▸ PROBLEM TO WORK ON
Report all lines of the records that contain "domino".

[Stored records]
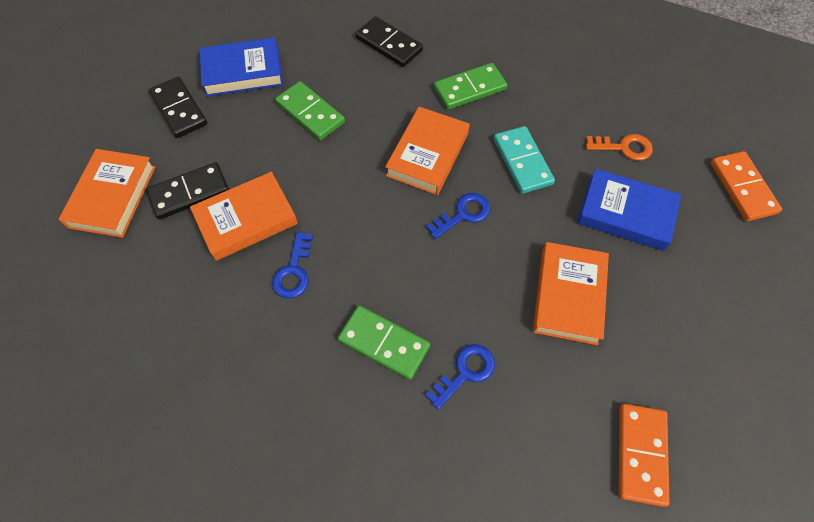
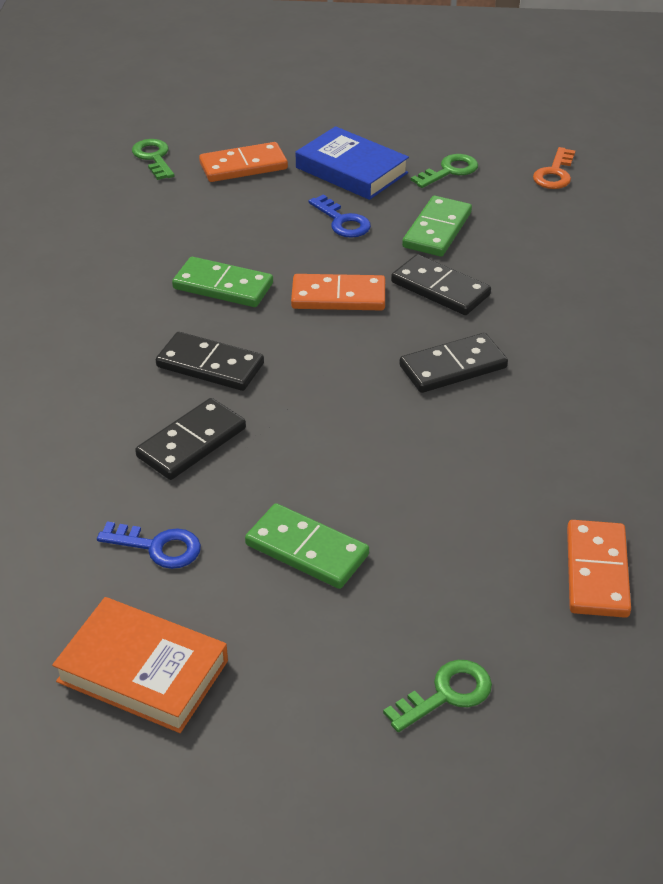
black domino: 3 -> 4
blue book: 2 -> 1
blue key: 3 -> 2
green key: 0 -> 3
orange book: 4 -> 1
orange domino: 2 -> 3
turquoise domino: 1 -> 0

▸ YOUR SOLUTION
black domino: 3 -> 4
orange domino: 2 -> 3
turquoise domino: 1 -> 0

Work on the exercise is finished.